About this task:
Find the line with "turquoise shoe: 11 -> 10" in the records below, then please transcribe it and every later line exactly, omitting the pictures and adding nothing.
*-*-*
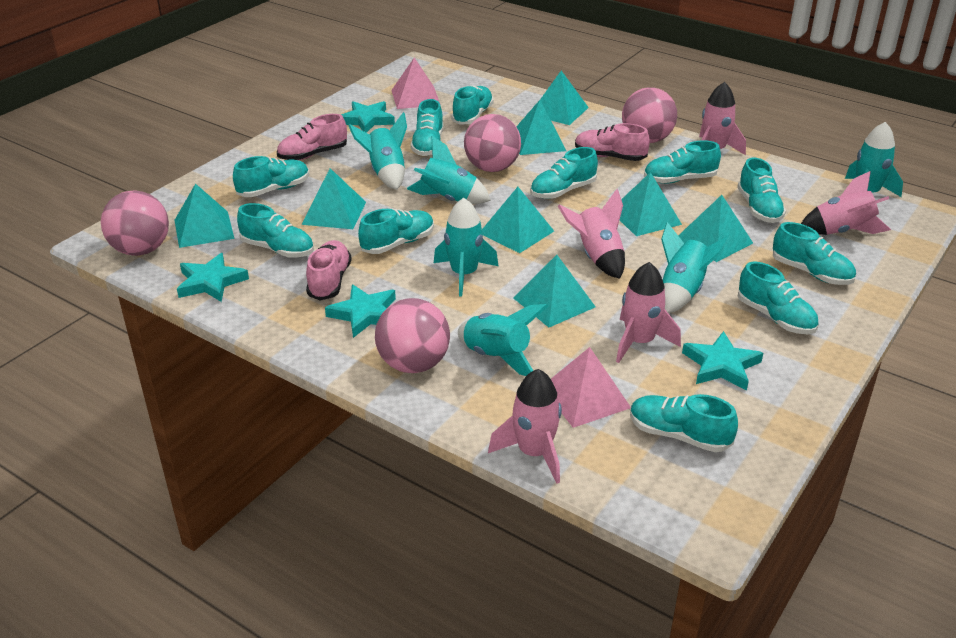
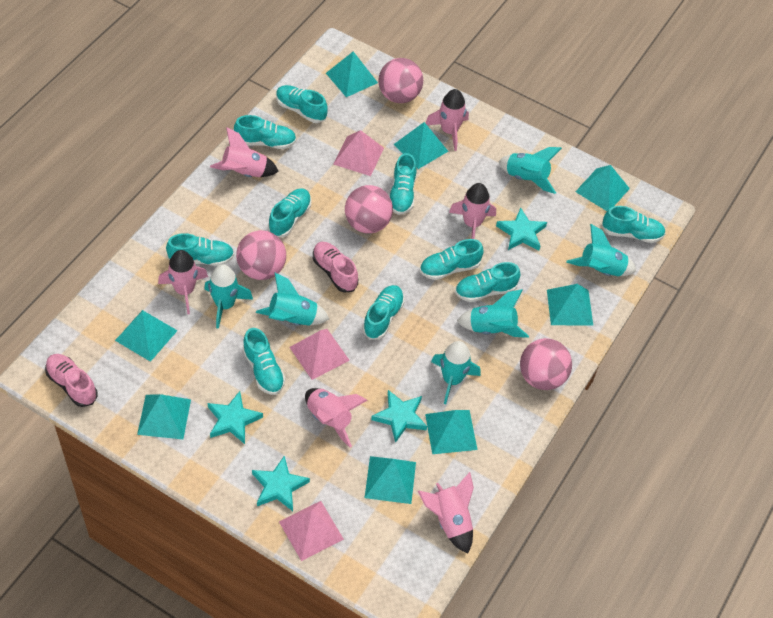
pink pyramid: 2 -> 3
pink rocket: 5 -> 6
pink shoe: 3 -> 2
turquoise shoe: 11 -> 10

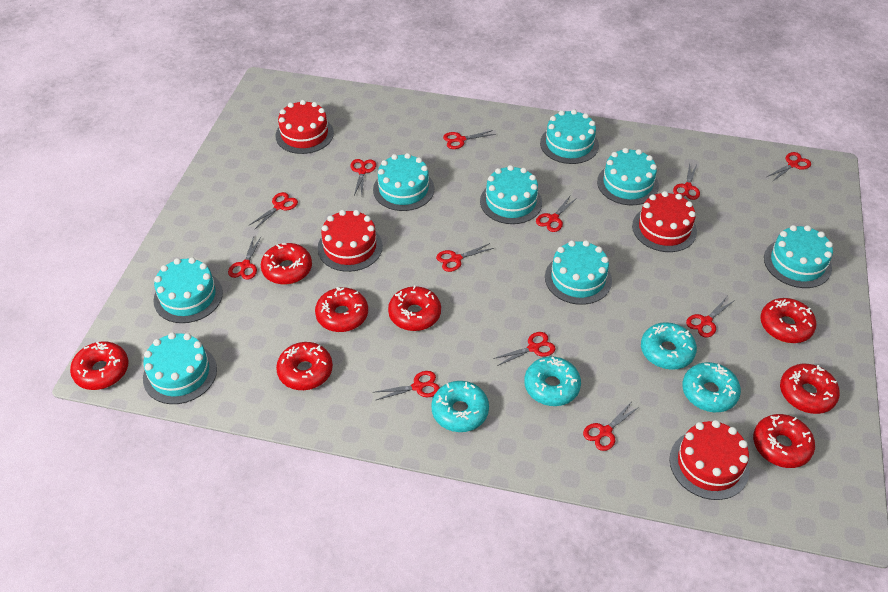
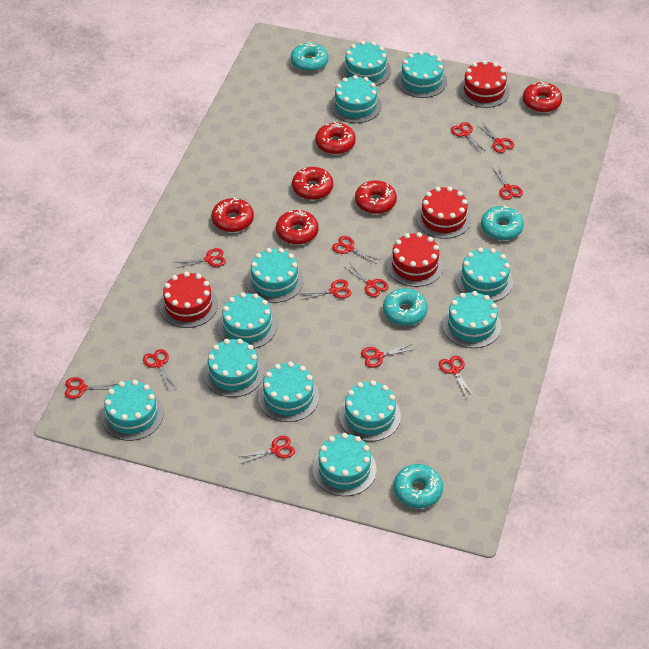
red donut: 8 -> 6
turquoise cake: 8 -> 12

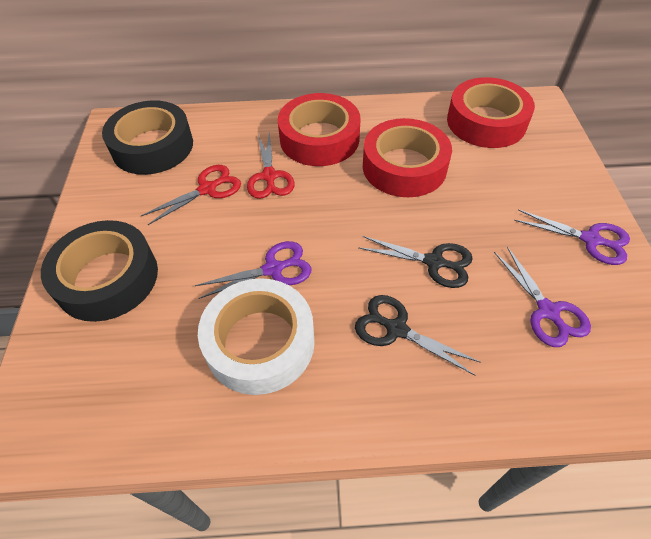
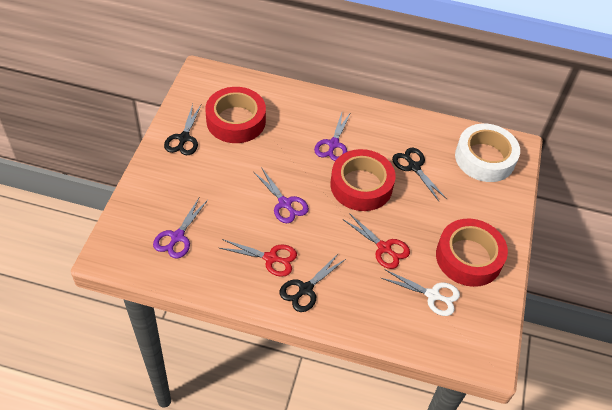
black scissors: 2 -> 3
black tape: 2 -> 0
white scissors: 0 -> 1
*-*-*
Result of the task:
turquoise shoe: 11 -> 10

red donut: 8 -> 6
turquoise cake: 8 -> 12

black scissors: 2 -> 3
black tape: 2 -> 0
white scissors: 0 -> 1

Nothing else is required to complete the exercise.